**TASK STATEMENT:** Your reply must contain the full listing below, reproduced exactly, but no pictures.

**ENTRIES PROVIDED:**
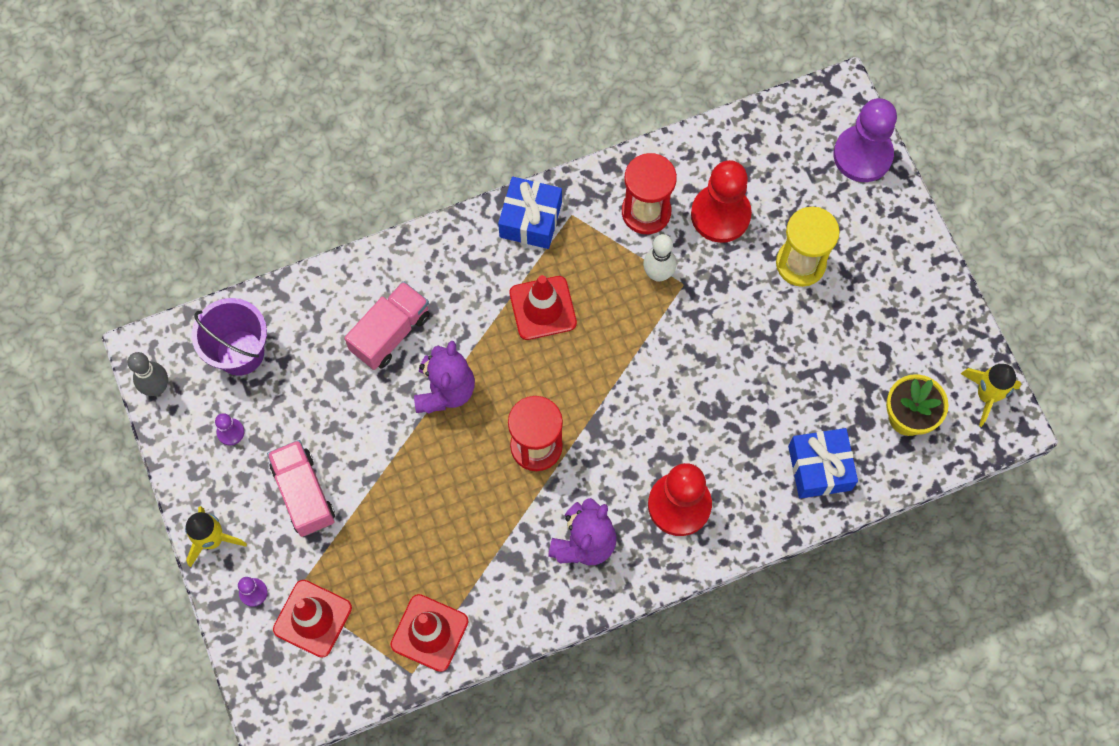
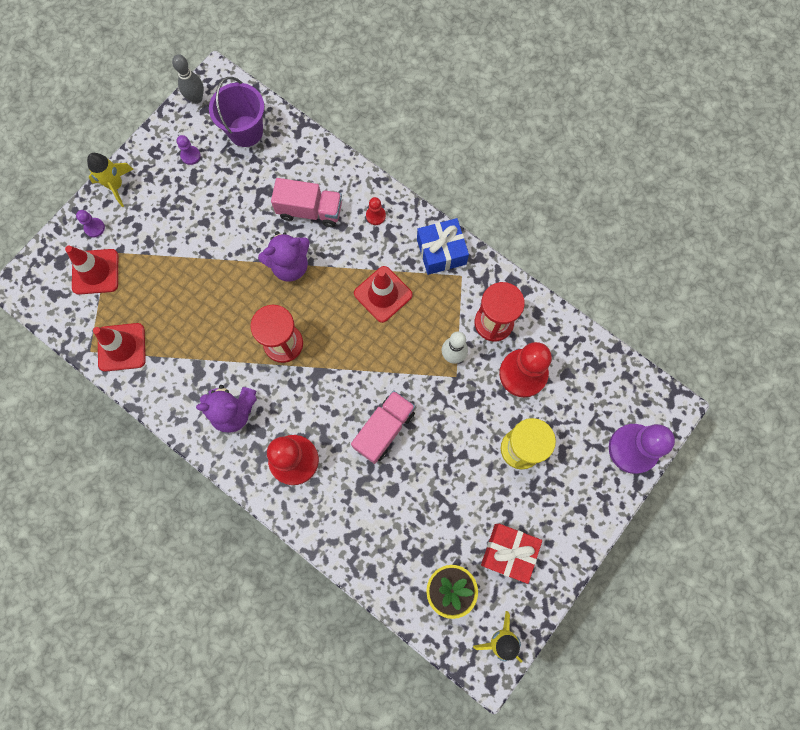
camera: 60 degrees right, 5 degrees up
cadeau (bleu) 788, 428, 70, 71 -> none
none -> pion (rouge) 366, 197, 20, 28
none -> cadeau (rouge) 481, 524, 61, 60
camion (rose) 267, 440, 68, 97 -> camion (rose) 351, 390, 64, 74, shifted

**RESULT:**
camera: 60 degrees right, 5 degrees up
cadeau (bleu) 788, 428, 70, 71 -> none
none -> pion (rouge) 366, 197, 20, 28
none -> cadeau (rouge) 481, 524, 61, 60
camion (rose) 267, 440, 68, 97 -> camion (rose) 351, 390, 64, 74, shifted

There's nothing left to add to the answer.